(A data block)
--- start ---

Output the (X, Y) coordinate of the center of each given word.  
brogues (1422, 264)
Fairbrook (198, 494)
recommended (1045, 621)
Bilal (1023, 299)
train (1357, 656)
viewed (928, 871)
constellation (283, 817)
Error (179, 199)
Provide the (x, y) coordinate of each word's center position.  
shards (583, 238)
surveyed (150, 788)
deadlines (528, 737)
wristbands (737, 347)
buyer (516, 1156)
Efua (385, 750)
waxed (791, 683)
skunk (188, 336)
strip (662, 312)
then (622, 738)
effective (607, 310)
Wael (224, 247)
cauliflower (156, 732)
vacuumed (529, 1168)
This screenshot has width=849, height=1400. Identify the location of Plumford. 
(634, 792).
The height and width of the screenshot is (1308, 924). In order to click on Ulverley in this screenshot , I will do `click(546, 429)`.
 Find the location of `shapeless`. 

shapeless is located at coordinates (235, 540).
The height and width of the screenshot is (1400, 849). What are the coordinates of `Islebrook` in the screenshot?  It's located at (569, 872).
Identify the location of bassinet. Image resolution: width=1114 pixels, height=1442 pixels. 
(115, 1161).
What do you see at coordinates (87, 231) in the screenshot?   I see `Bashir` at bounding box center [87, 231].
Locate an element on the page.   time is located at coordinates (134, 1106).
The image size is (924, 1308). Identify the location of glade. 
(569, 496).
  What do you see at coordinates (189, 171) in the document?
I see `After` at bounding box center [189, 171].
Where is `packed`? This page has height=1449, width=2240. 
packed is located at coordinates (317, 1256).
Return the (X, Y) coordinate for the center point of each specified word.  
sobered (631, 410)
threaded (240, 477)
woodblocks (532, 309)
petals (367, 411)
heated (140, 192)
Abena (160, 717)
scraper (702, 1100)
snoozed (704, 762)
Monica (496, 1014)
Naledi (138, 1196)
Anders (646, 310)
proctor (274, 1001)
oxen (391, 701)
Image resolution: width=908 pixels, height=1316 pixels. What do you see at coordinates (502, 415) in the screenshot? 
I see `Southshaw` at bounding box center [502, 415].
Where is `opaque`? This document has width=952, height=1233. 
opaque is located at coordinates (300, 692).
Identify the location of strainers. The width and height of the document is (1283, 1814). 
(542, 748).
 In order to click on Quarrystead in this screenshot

--- end ---

# THE EXERCISE
Reproduce every line of the records above verbatim, with no changes.

# THE COMPLETED TASK
Output the (X, Y) coordinate of the center of each given word.  
brogues (1422, 264)
Fairbrook (198, 494)
recommended (1045, 621)
Bilal (1023, 299)
train (1357, 656)
viewed (928, 871)
constellation (283, 817)
Error (179, 199)
Provide the (x, y) coordinate of each word's center position.  
shards (583, 238)
surveyed (150, 788)
deadlines (528, 737)
wristbands (737, 347)
buyer (516, 1156)
Efua (385, 750)
waxed (791, 683)
skunk (188, 336)
strip (662, 312)
then (622, 738)
effective (607, 310)
Wael (224, 247)
cauliflower (156, 732)
vacuumed (529, 1168)
This screenshot has width=849, height=1400. Identify the location of Plumford. 
(634, 792).
The height and width of the screenshot is (1308, 924). In order to click on Ulverley in this screenshot , I will do `click(546, 429)`.
 Find the location of `shapeless`. 

shapeless is located at coordinates (235, 540).
The height and width of the screenshot is (1400, 849). What are the coordinates of `Islebrook` in the screenshot?  It's located at (569, 872).
Identify the location of bassinet. Image resolution: width=1114 pixels, height=1442 pixels. 
(115, 1161).
What do you see at coordinates (87, 231) in the screenshot?   I see `Bashir` at bounding box center [87, 231].
Locate an element on the page.   time is located at coordinates (134, 1106).
The image size is (924, 1308). Identify the location of glade. 
(569, 496).
  What do you see at coordinates (189, 171) in the document?
I see `After` at bounding box center [189, 171].
Where is `packed`? This page has height=1449, width=2240. 
packed is located at coordinates (317, 1256).
Return the (X, Y) coordinate for the center point of each specified word.  
sobered (631, 410)
threaded (240, 477)
woodblocks (532, 309)
petals (367, 411)
heated (140, 192)
Abena (160, 717)
scraper (702, 1100)
snoozed (704, 762)
Monica (496, 1014)
Naledi (138, 1196)
Anders (646, 310)
proctor (274, 1001)
oxen (391, 701)
Image resolution: width=908 pixels, height=1316 pixels. What do you see at coordinates (502, 415) in the screenshot? 
I see `Southshaw` at bounding box center [502, 415].
Where is `opaque`? This document has width=952, height=1233. 
opaque is located at coordinates (300, 692).
Identify the location of strainers. The width and height of the document is (1283, 1814). 
(542, 748).
 In order to click on Quarrystead in this screenshot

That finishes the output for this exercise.